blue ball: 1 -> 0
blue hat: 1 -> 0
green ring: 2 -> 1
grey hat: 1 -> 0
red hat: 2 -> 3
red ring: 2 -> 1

------

_Problem to work on_
Repeat each of the entries above precisely as given.

_Solved exercise_
blue ball: 1 -> 0
blue hat: 1 -> 0
green ring: 2 -> 1
grey hat: 1 -> 0
red hat: 2 -> 3
red ring: 2 -> 1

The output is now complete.